(Data for the task)

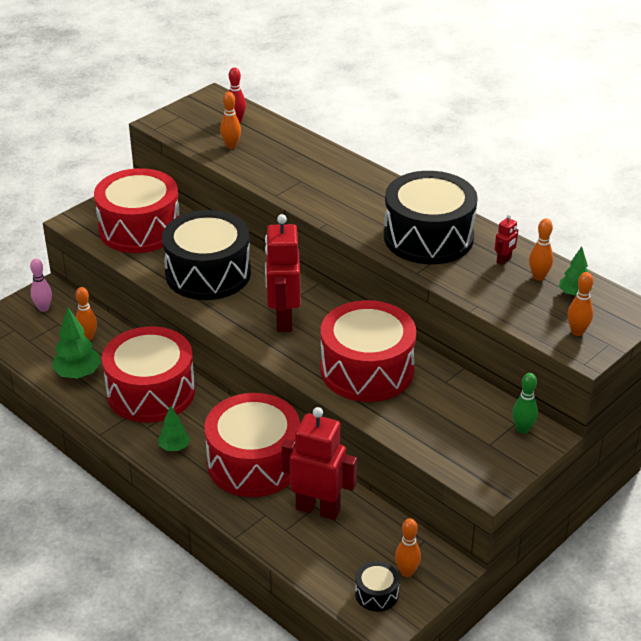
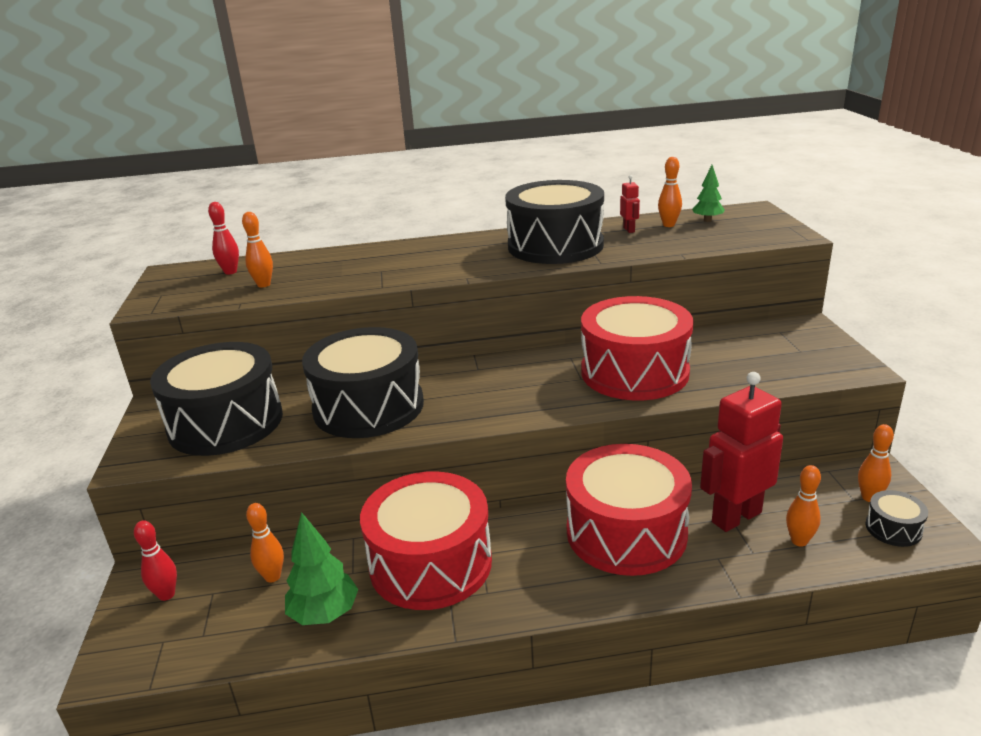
camera: 50 degrees left, 10 degrees down
pink bowling pin [30,259,52,312] -> red bowling pin [134,520,177,601]
red drum [94,168,179,253] -> black drum [150,342,283,456]
green tree [158,405,190,451] -> none
red robot [265,214,300,332] -> none
green bowling pin [512,373,538,434] -> none
orange bowling pin [568,272,593,336] -> orange bowling pin moved to [786,465,821,547]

(End Data for the task)

▸ **Task**
Go through the entries above and count the lines containing "bowling". Give the number only.

▸ **Task result**
3